(Supplied data)

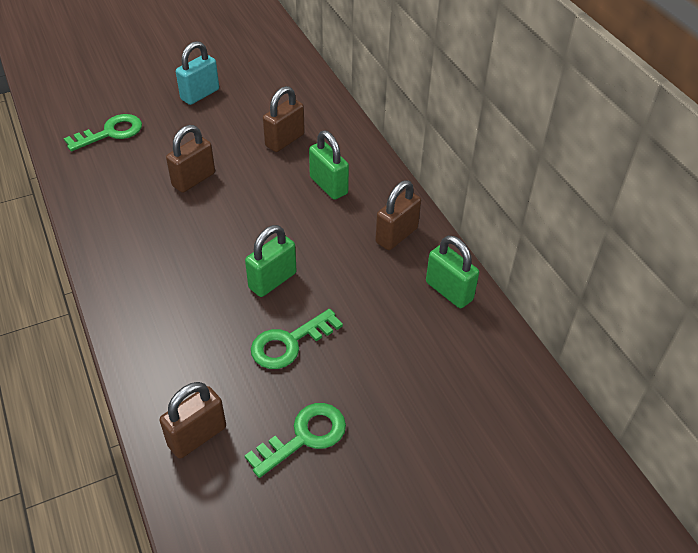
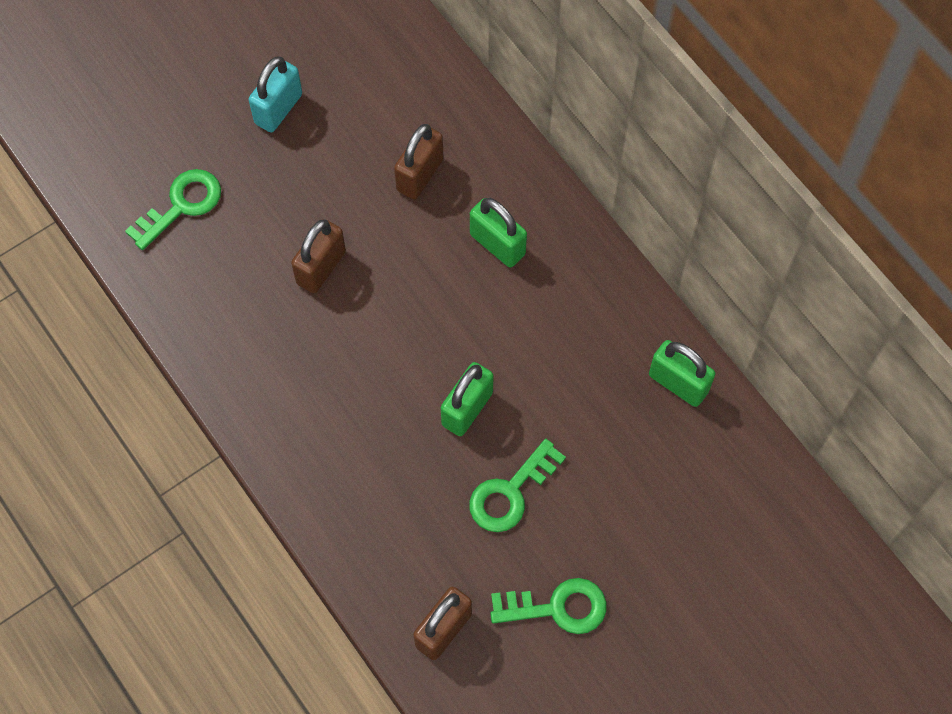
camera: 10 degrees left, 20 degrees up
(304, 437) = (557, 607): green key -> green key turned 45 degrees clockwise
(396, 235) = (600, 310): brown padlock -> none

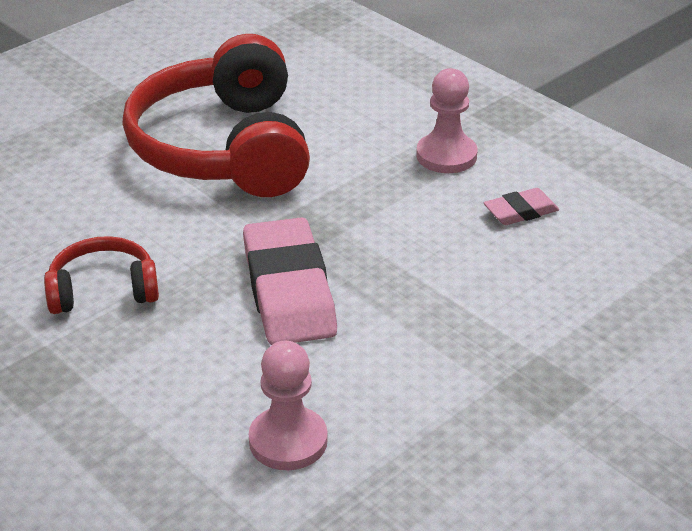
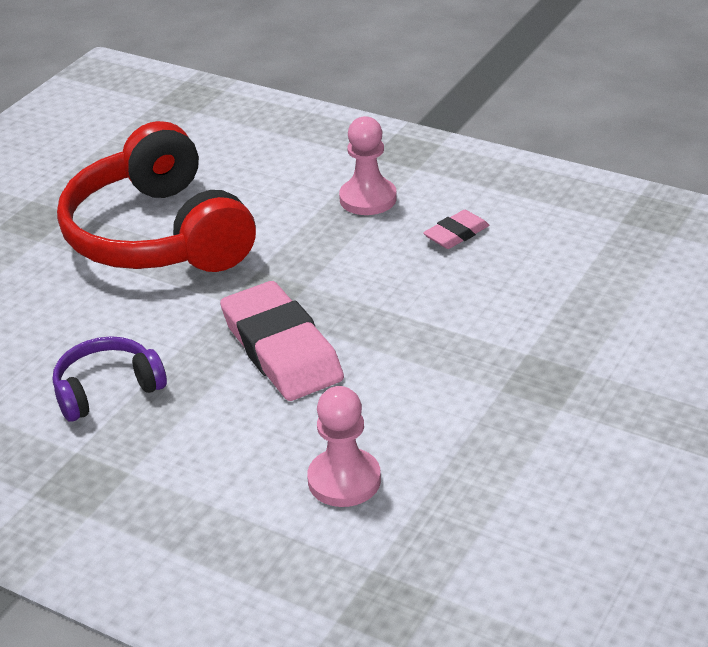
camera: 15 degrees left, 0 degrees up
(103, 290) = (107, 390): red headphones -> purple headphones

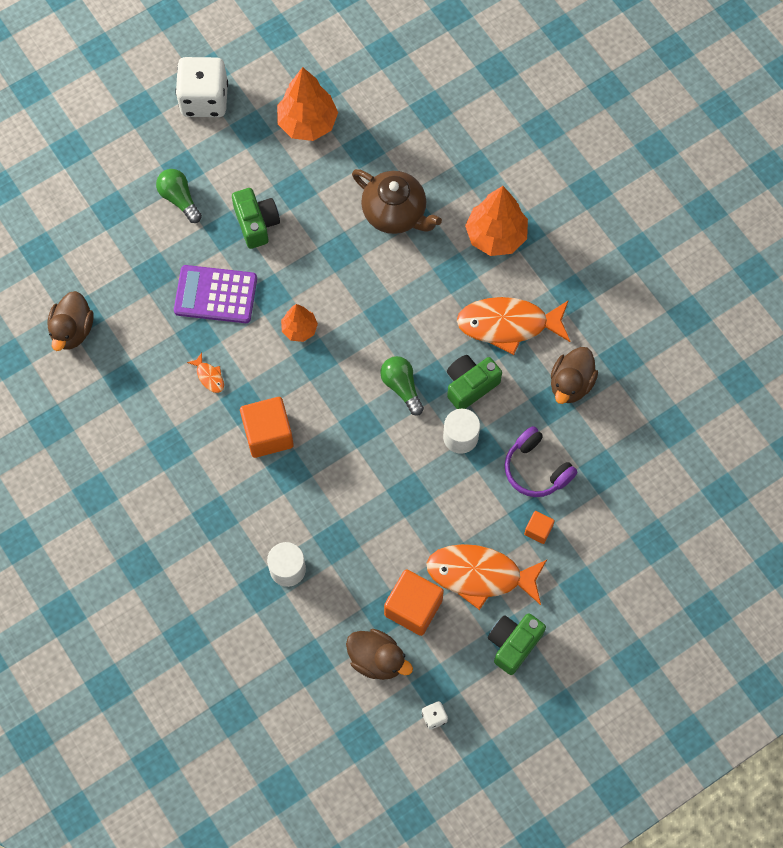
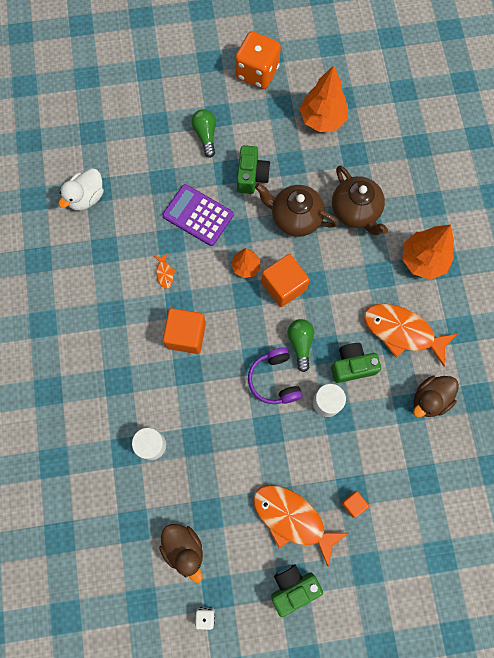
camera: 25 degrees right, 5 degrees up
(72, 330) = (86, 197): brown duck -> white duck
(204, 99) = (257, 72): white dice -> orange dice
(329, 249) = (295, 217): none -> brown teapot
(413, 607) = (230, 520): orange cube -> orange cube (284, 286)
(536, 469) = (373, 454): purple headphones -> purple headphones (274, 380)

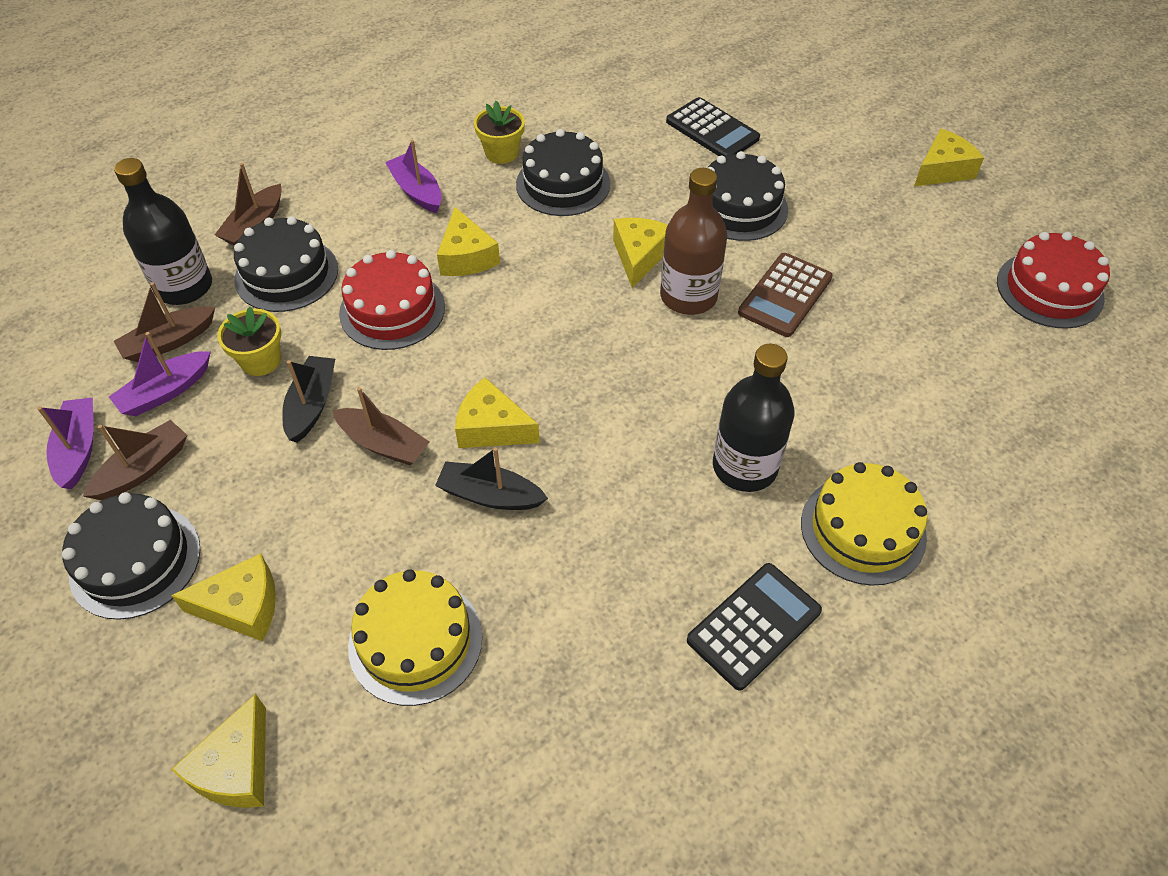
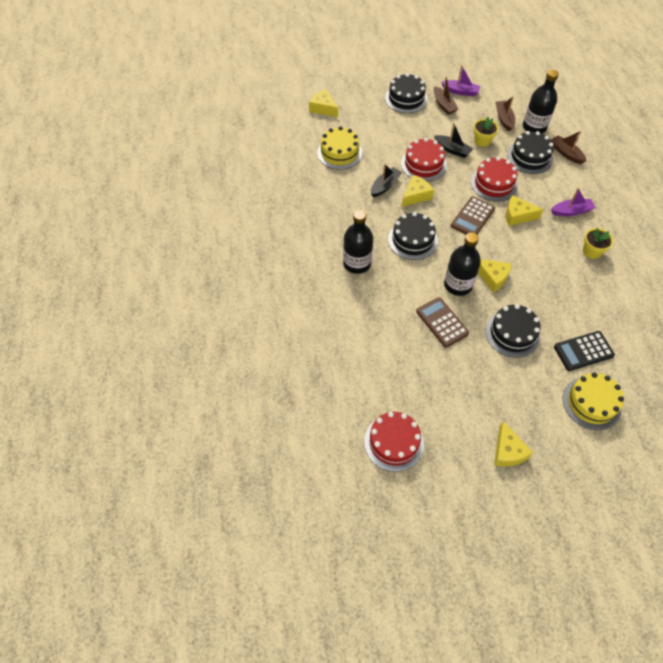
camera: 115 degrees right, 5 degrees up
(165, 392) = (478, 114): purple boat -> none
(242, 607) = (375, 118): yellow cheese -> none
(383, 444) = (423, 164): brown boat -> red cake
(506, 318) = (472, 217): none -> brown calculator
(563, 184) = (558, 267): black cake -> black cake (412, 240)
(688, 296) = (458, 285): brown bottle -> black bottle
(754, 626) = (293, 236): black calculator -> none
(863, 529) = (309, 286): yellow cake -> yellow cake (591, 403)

(End Supplied data)

→ To do
Leave out the pictures and repeat exactly the lines from the start of the material through the line that contains "(72, 330) = (86, 197): brown", both included.

→ Expected answer
camera: 10 degrees left, 20 degrees up
(304, 437) = (557, 607): green key -> green key turned 45 degrees clockwise
(396, 235) = (600, 310): brown padlock -> none

camera: 15 degrees left, 0 degrees up
(103, 290) = (107, 390): red headphones -> purple headphones

camera: 25 degrees right, 5 degrees up
(72, 330) = (86, 197): brown duck -> white duck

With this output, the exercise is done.